• **Task details**: Below is a listing. Return the lines from the one that contains "ENC1 pin CLK: D5 -> D4" to the one that contains "MATRIX1 pin CS: D3 -> D1", both ends included, verbatim and with no pictures.

== == ==

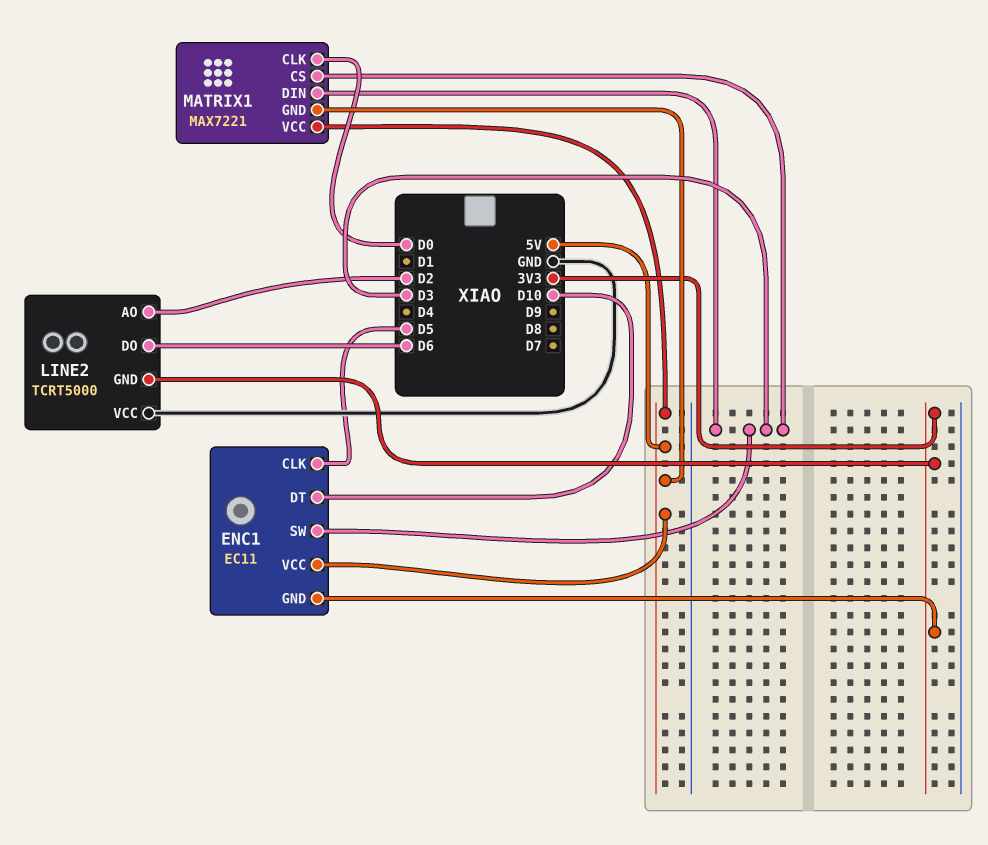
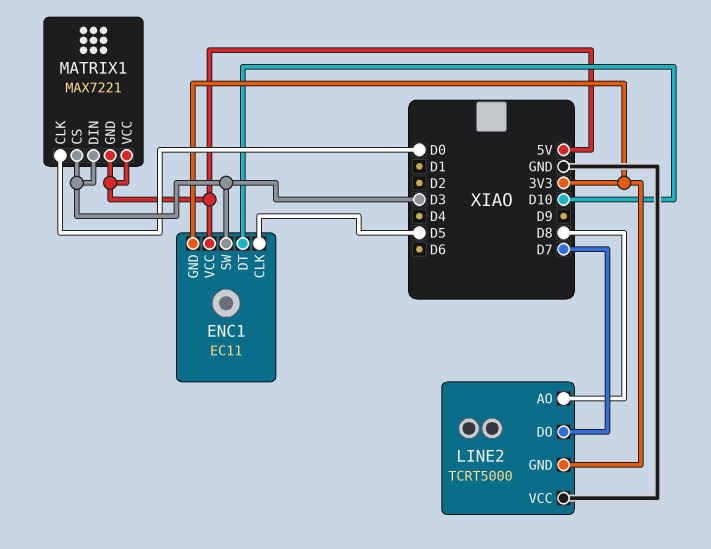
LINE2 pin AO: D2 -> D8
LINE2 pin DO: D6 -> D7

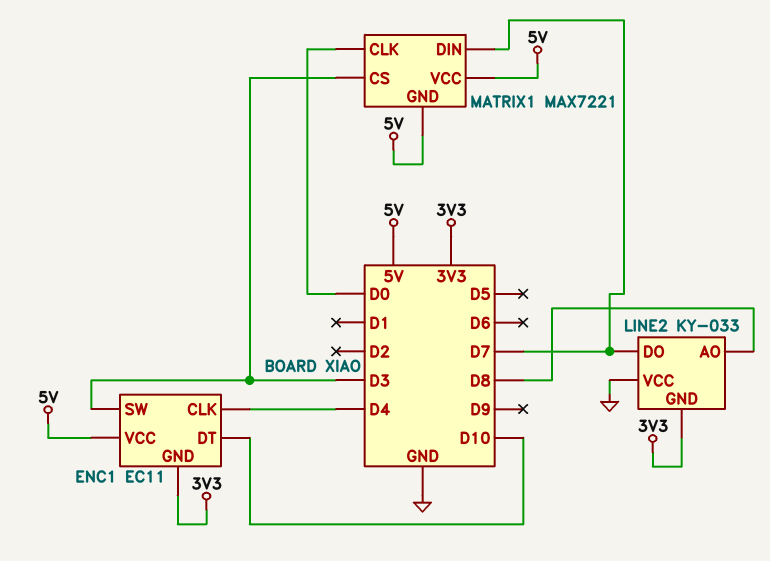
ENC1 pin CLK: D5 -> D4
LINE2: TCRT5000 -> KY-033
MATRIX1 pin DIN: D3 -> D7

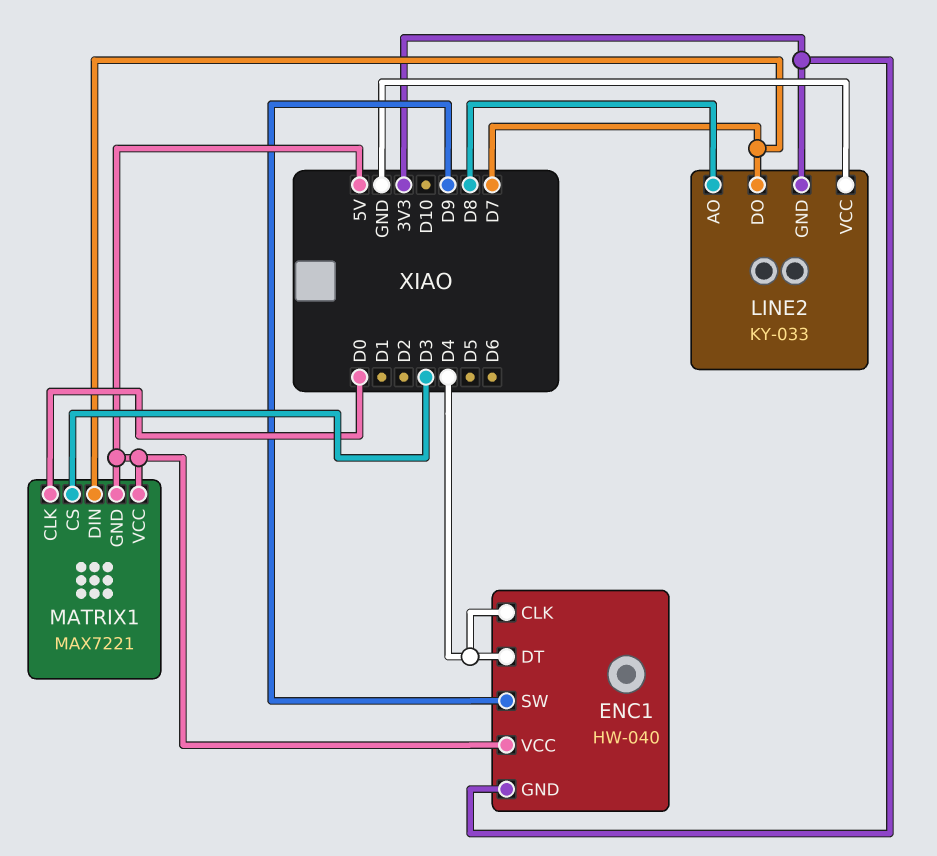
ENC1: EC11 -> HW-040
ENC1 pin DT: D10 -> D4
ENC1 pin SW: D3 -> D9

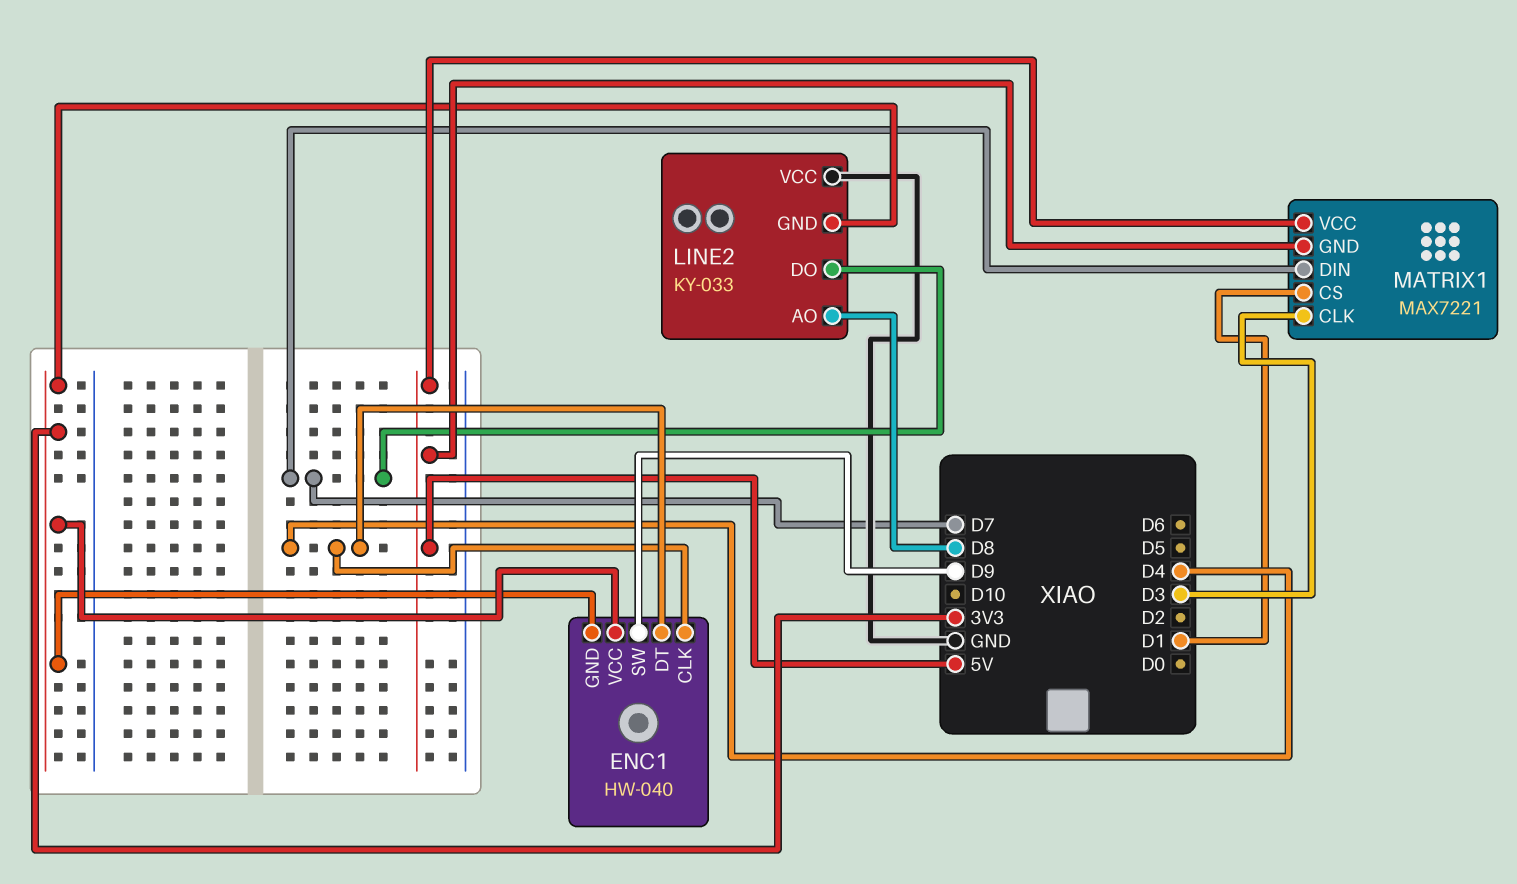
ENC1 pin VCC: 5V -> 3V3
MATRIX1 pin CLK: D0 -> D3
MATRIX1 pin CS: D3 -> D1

== == ==

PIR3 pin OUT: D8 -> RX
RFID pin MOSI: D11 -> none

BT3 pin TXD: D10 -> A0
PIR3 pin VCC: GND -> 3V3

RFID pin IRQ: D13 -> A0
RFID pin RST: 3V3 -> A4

== == ==

• **Answer below**:
ENC1 pin CLK: D5 -> D4
LINE2: TCRT5000 -> KY-033
MATRIX1 pin DIN: D3 -> D7

ENC1: EC11 -> HW-040
ENC1 pin DT: D10 -> D4
ENC1 pin SW: D3 -> D9

ENC1 pin VCC: 5V -> 3V3
MATRIX1 pin CLK: D0 -> D3
MATRIX1 pin CS: D3 -> D1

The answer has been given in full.